* [Task]:
Return all of the data exactly, omitting any images.

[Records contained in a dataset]
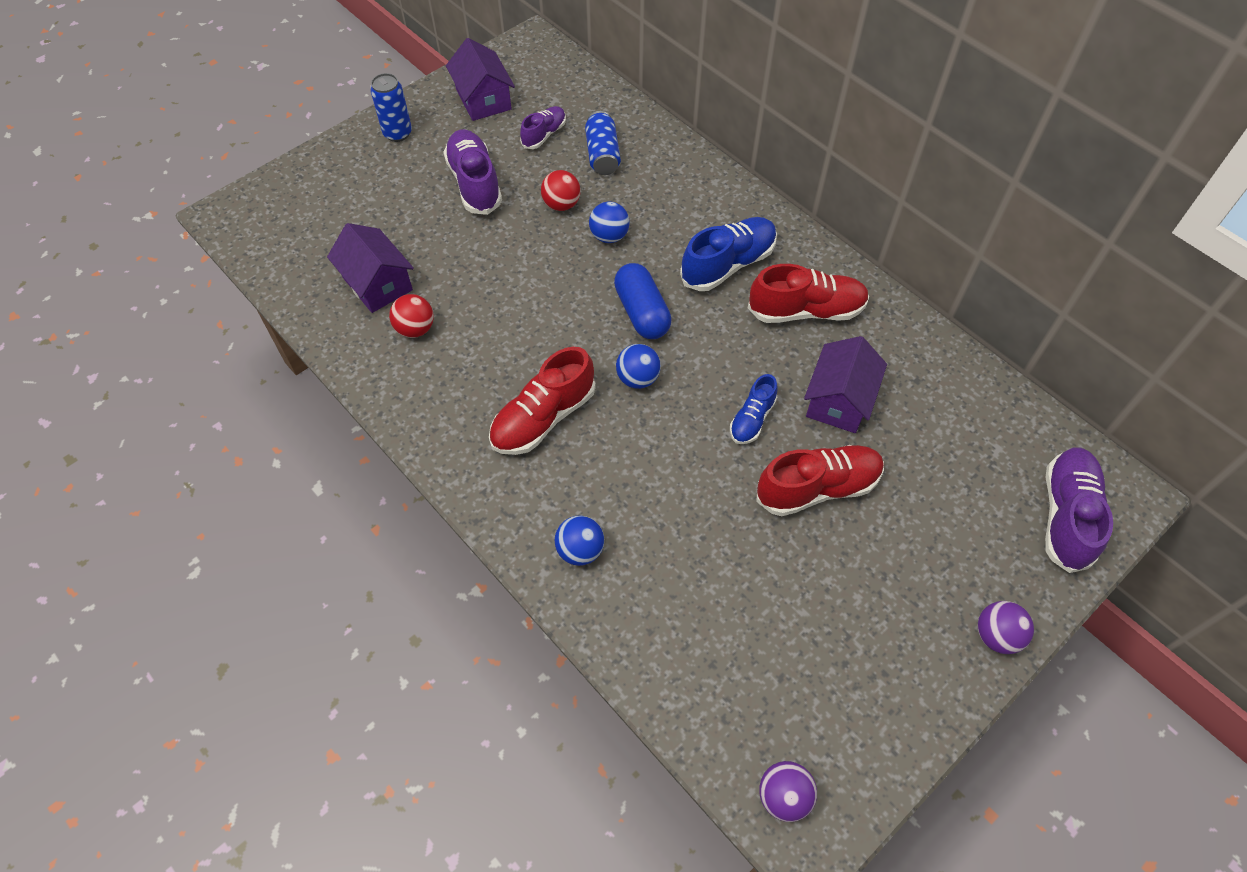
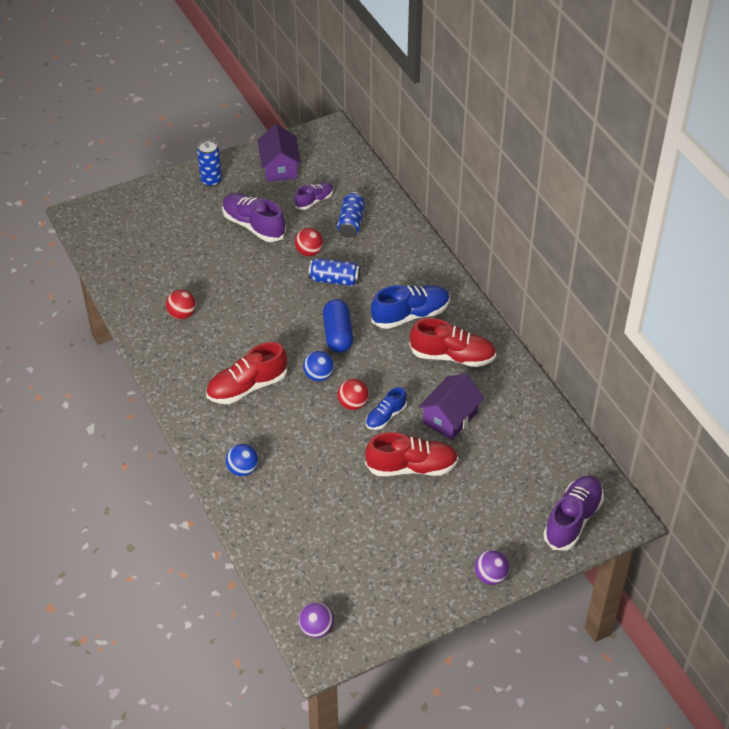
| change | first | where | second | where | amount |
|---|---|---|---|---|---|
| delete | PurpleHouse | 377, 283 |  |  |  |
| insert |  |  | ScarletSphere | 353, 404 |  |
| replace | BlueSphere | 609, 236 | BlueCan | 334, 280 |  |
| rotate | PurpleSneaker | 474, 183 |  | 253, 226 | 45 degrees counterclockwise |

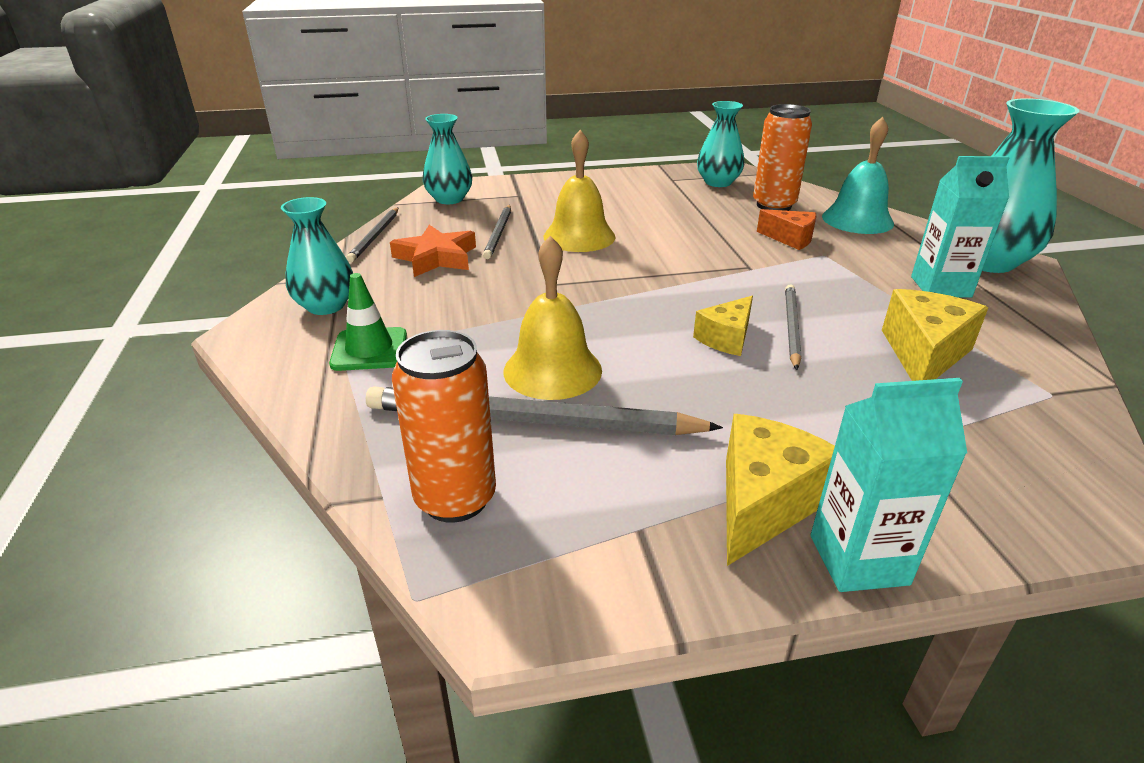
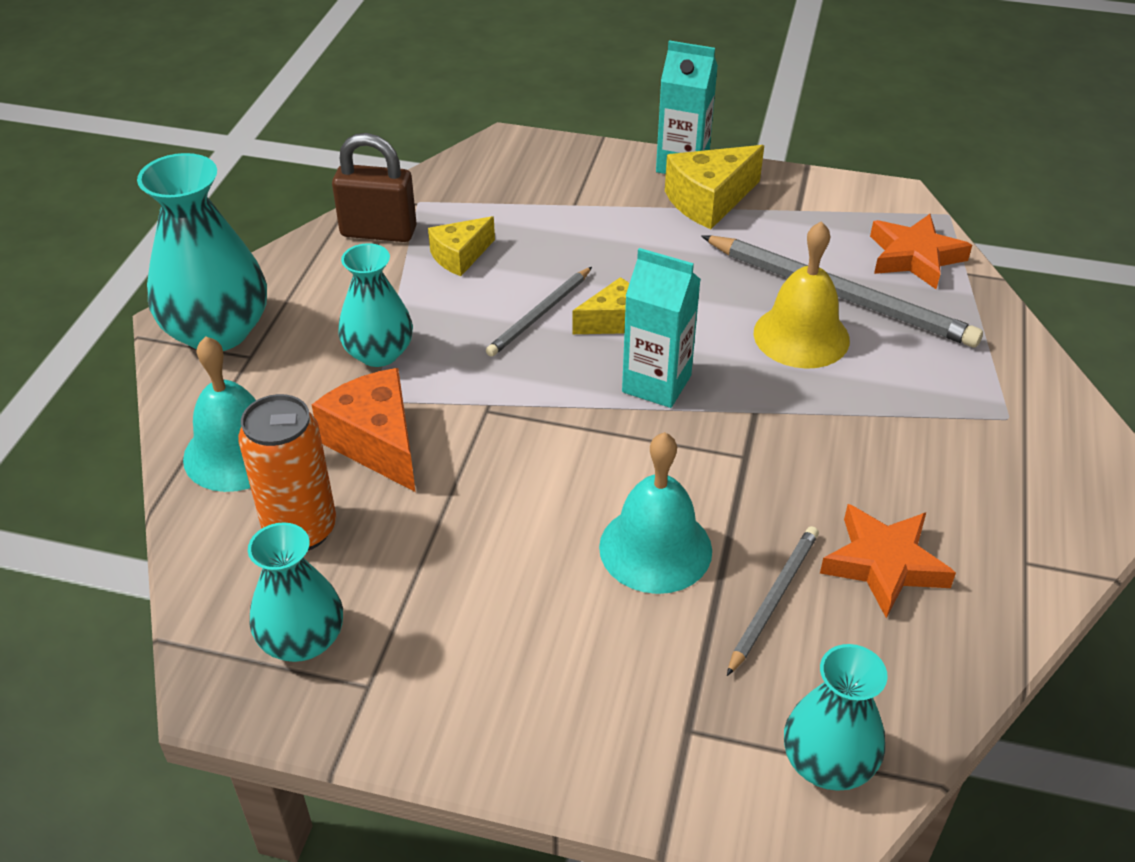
| change | first | where | second | where | amount |
|---|---|---|---|---|---|
| delete | EmeraldRoadCone | 369, 349 |  |  |  |
| delete | GreyPencil | 375, 236 |  |  |  |
| insert |  |  | BrownSmallLock | 378, 232 |  |
| move | TurquoiseTallVase | 326, 306 |  | 379, 353 |  |
| move | TurquoiseCarton | 940, 287 |  | 656, 384 |  |
| replace | OrangeColouredCan | 455, 499 | OrangeColouredStarShape | 914, 257 |  |
| recolor | BrightYellowSchoolBell | 579, 236 | TurquoiseSchoolBell | 655, 548 |  |
| resize | OrangeColouredPieceOfCheese | 790, 239 |  | 377, 443 | x1.56 |
| resize | BrightYellowPieceOfCheese | 924, 354 |  | 460, 256 | x0.64 |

* [Exercise response]:
| change | first | where | second | where | amount |
|---|---|---|---|---|---|
| delete | PurpleHouse | 377, 283 |  |  |  |
| insert |  |  | ScarletSphere | 353, 404 |  |
| replace | BlueSphere | 609, 236 | BlueCan | 334, 280 |  |
| rotate | PurpleSneaker | 474, 183 |  | 253, 226 | 45 degrees counterclockwise |

| change | first | where | second | where | amount |
|---|---|---|---|---|---|
| delete | EmeraldRoadCone | 369, 349 |  |  |  |
| delete | GreyPencil | 375, 236 |  |  |  |
| insert |  |  | BrownSmallLock | 378, 232 |  |
| move | TurquoiseTallVase | 326, 306 |  | 379, 353 |  |
| move | TurquoiseCarton | 940, 287 |  | 656, 384 |  |
| replace | OrangeColouredCan | 455, 499 | OrangeColouredStarShape | 914, 257 |  |
| recolor | BrightYellowSchoolBell | 579, 236 | TurquoiseSchoolBell | 655, 548 |  |
| resize | OrangeColouredPieceOfCheese | 790, 239 |  | 377, 443 | x1.56 |
| resize | BrightYellowPieceOfCheese | 924, 354 |  | 460, 256 | x0.64 |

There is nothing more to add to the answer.